### EXERCISE DIRECTIONS
Pick every line from the data below that contains the string "white" and copy it.

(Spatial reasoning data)

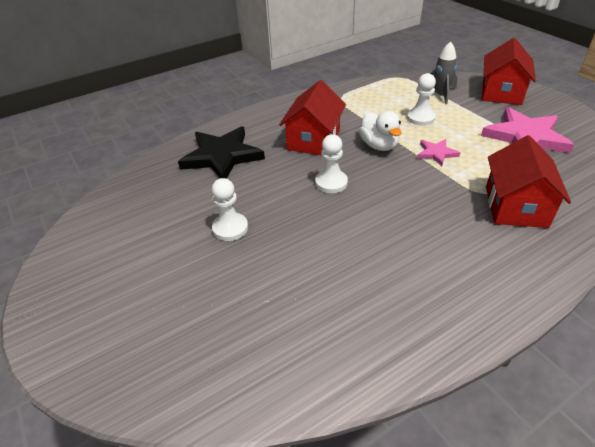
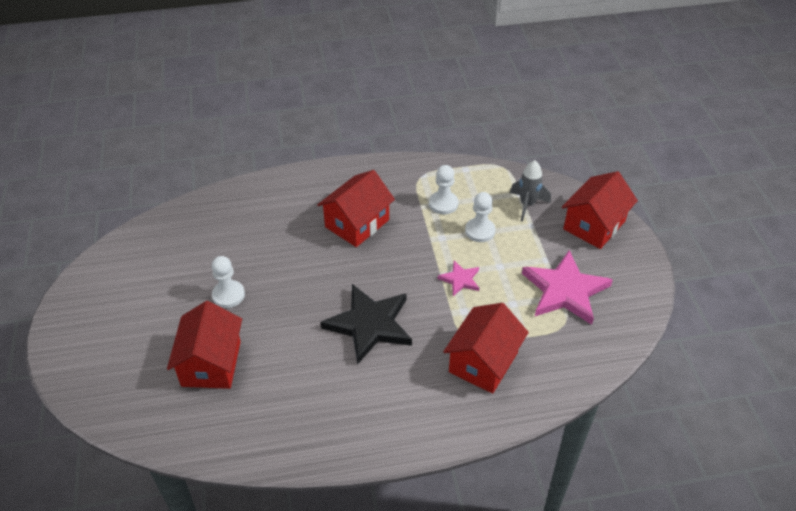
camera: 20 degrees right, 5 degrees up
(222, 156) = (263, 214): black star -> black star (370, 324)
(253, 297) = (211, 363): none -> red house
(331, 182) = (340, 278): white pawn -> white pawn (443, 204)
(379, 145) = (413, 251): white duck -> none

### RESPONSE BELOW
(331, 182) = (340, 278): white pawn -> white pawn (443, 204)
(379, 145) = (413, 251): white duck -> none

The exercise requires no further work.